» GIVEN DATA:

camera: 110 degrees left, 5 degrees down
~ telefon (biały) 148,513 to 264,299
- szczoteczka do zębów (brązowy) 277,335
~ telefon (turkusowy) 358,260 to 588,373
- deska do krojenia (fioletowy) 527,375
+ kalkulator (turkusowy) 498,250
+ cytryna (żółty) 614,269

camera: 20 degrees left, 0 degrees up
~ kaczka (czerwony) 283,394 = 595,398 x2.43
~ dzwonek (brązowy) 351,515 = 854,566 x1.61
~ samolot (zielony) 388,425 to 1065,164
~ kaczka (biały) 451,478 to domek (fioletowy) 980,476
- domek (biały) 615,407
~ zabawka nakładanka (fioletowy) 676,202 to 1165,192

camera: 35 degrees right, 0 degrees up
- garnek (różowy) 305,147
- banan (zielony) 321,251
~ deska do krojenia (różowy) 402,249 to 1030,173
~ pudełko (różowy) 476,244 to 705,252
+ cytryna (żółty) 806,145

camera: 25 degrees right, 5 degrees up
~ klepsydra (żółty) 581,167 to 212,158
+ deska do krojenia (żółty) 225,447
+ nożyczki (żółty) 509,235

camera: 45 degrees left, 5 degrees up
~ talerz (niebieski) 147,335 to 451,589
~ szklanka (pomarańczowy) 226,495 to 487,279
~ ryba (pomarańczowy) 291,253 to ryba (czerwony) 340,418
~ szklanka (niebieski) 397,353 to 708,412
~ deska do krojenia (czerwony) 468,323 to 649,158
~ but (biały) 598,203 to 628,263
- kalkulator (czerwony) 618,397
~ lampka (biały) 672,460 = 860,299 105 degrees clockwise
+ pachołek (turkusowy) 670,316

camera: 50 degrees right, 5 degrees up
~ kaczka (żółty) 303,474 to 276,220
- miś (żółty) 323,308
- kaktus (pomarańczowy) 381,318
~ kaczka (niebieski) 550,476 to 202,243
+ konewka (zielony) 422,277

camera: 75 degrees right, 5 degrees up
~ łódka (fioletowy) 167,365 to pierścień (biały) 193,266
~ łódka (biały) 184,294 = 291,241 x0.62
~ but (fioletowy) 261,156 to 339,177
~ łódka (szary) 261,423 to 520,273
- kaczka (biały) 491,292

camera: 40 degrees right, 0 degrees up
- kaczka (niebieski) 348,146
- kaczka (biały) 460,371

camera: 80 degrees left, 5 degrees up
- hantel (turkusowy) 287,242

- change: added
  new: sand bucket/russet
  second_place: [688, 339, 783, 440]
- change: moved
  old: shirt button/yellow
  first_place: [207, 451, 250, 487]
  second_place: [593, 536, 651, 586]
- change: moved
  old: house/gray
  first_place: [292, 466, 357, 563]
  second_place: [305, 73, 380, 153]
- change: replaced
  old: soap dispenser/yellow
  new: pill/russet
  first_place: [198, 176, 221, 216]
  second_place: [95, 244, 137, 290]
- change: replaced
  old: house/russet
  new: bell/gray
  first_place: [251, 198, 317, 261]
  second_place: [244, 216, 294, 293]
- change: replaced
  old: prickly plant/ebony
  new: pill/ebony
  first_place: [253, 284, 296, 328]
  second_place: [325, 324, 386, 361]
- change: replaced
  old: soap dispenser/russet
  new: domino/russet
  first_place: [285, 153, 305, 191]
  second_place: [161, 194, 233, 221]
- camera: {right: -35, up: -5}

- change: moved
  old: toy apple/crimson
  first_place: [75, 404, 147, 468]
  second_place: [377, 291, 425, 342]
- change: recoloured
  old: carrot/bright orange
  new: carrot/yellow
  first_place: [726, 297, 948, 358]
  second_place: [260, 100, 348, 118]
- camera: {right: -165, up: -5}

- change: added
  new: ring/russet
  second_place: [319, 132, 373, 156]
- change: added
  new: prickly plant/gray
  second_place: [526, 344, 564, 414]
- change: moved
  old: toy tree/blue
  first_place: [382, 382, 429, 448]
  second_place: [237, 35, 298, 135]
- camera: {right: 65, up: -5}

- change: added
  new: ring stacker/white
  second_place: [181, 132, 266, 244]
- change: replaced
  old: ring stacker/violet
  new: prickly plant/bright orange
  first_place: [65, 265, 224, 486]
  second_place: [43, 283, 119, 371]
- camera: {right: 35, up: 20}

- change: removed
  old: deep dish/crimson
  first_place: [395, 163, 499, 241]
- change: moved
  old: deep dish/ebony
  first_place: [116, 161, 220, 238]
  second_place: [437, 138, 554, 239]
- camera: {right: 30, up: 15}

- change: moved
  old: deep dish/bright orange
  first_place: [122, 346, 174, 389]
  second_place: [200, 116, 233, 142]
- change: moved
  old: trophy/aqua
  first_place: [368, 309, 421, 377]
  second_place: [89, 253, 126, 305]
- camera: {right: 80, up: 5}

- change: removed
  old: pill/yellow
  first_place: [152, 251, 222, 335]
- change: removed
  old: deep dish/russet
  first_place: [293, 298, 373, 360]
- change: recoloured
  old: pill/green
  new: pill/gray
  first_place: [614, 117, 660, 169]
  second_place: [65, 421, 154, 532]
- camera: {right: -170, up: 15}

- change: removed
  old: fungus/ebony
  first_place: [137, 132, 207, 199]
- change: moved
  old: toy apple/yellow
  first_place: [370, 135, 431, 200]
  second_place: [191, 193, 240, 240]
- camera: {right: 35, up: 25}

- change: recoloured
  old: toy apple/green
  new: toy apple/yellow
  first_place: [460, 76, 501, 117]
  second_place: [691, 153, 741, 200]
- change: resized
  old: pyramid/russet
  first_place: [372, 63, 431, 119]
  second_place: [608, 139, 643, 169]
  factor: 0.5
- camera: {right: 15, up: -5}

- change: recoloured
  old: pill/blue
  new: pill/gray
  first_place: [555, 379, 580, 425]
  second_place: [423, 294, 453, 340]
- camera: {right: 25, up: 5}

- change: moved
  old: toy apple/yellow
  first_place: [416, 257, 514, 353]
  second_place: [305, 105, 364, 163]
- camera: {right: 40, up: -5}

» WORK TO BE COMPLETED: Everything above from the line containing "new: bell/gray" down to the line containing "second_place: [161, 194, 233, 221]" is to be transcribed exactly, with both of those lines included and nothing else added.

» RESPONSE FOR THIS EXERCISE:
  new: bell/gray
  first_place: [251, 198, 317, 261]
  second_place: [244, 216, 294, 293]
- change: replaced
  old: prickly plant/ebony
  new: pill/ebony
  first_place: [253, 284, 296, 328]
  second_place: [325, 324, 386, 361]
- change: replaced
  old: soap dispenser/russet
  new: domino/russet
  first_place: [285, 153, 305, 191]
  second_place: [161, 194, 233, 221]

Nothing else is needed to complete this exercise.